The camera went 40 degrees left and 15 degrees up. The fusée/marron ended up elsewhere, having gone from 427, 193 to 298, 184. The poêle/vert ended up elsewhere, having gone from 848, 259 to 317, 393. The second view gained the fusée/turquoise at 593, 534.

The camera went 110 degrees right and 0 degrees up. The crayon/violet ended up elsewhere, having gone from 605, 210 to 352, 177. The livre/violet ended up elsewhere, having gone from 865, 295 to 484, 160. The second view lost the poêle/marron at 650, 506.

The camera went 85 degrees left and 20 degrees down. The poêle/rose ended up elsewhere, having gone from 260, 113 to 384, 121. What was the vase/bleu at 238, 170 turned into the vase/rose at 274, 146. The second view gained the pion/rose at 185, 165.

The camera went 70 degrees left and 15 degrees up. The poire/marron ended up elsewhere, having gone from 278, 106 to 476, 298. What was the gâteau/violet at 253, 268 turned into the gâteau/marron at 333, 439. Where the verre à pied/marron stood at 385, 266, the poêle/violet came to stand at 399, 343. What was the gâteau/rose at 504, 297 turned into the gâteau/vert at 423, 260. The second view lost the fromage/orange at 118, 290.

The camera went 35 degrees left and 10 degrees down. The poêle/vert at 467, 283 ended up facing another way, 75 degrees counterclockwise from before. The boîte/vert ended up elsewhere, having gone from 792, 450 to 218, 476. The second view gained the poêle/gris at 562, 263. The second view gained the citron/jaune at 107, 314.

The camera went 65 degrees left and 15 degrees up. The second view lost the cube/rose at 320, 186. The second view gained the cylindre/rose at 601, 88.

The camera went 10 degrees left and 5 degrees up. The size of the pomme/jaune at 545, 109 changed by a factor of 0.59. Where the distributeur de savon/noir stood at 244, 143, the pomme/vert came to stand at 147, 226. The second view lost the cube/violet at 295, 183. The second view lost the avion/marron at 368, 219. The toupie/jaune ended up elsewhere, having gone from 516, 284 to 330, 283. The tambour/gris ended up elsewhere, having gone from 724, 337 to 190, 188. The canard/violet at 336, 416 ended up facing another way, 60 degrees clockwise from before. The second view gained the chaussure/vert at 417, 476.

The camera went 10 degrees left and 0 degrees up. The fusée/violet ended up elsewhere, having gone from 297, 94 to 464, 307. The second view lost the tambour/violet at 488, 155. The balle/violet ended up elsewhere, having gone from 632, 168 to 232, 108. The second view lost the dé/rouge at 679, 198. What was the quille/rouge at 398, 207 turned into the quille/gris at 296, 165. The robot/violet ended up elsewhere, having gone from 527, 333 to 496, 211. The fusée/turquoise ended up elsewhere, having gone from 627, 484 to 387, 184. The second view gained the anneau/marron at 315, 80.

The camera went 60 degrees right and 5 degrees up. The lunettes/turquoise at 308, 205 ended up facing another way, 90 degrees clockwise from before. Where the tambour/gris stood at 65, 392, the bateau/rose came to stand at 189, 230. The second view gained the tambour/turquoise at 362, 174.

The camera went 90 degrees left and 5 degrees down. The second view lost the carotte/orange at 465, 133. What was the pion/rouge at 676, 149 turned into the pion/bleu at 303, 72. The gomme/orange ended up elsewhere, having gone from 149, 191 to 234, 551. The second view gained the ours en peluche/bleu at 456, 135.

---

● **WHAT IS EXPECTED**:
Output an exact copy of each record.

● **YOUR SOLUTION**:
The camera went 40 degrees left and 15 degrees up. The fusée/marron ended up elsewhere, having gone from 427, 193 to 298, 184. The poêle/vert ended up elsewhere, having gone from 848, 259 to 317, 393. The second view gained the fusée/turquoise at 593, 534.

The camera went 110 degrees right and 0 degrees up. The crayon/violet ended up elsewhere, having gone from 605, 210 to 352, 177. The livre/violet ended up elsewhere, having gone from 865, 295 to 484, 160. The second view lost the poêle/marron at 650, 506.

The camera went 85 degrees left and 20 degrees down. The poêle/rose ended up elsewhere, having gone from 260, 113 to 384, 121. What was the vase/bleu at 238, 170 turned into the vase/rose at 274, 146. The second view gained the pion/rose at 185, 165.

The camera went 70 degrees left and 15 degrees up. The poire/marron ended up elsewhere, having gone from 278, 106 to 476, 298. What was the gâteau/violet at 253, 268 turned into the gâteau/marron at 333, 439. Where the verre à pied/marron stood at 385, 266, the poêle/violet came to stand at 399, 343. What was the gâteau/rose at 504, 297 turned into the gâteau/vert at 423, 260. The second view lost the fromage/orange at 118, 290.

The camera went 35 degrees left and 10 degrees down. The poêle/vert at 467, 283 ended up facing another way, 75 degrees counterclockwise from before. The boîte/vert ended up elsewhere, having gone from 792, 450 to 218, 476. The second view gained the poêle/gris at 562, 263. The second view gained the citron/jaune at 107, 314.

The camera went 65 degrees left and 15 degrees up. The second view lost the cube/rose at 320, 186. The second view gained the cylindre/rose at 601, 88.

The camera went 10 degrees left and 5 degrees up. The size of the pomme/jaune at 545, 109 changed by a factor of 0.59. Where the distributeur de savon/noir stood at 244, 143, the pomme/vert came to stand at 147, 226. The second view lost the cube/violet at 295, 183. The second view lost the avion/marron at 368, 219. The toupie/jaune ended up elsewhere, having gone from 516, 284 to 330, 283. The tambour/gris ended up elsewhere, having gone from 724, 337 to 190, 188. The canard/violet at 336, 416 ended up facing another way, 60 degrees clockwise from before. The second view gained the chaussure/vert at 417, 476.

The camera went 10 degrees left and 0 degrees up. The fusée/violet ended up elsewhere, having gone from 297, 94 to 464, 307. The second view lost the tambour/violet at 488, 155. The balle/violet ended up elsewhere, having gone from 632, 168 to 232, 108. The second view lost the dé/rouge at 679, 198. What was the quille/rouge at 398, 207 turned into the quille/gris at 296, 165. The robot/violet ended up elsewhere, having gone from 527, 333 to 496, 211. The fusée/turquoise ended up elsewhere, having gone from 627, 484 to 387, 184. The second view gained the anneau/marron at 315, 80.

The camera went 60 degrees right and 5 degrees up. The lunettes/turquoise at 308, 205 ended up facing another way, 90 degrees clockwise from before. Where the tambour/gris stood at 65, 392, the bateau/rose came to stand at 189, 230. The second view gained the tambour/turquoise at 362, 174.

The camera went 90 degrees left and 5 degrees down. The second view lost the carotte/orange at 465, 133. What was the pion/rouge at 676, 149 turned into the pion/bleu at 303, 72. The gomme/orange ended up elsewhere, having gone from 149, 191 to 234, 551. The second view gained the ours en peluche/bleu at 456, 135.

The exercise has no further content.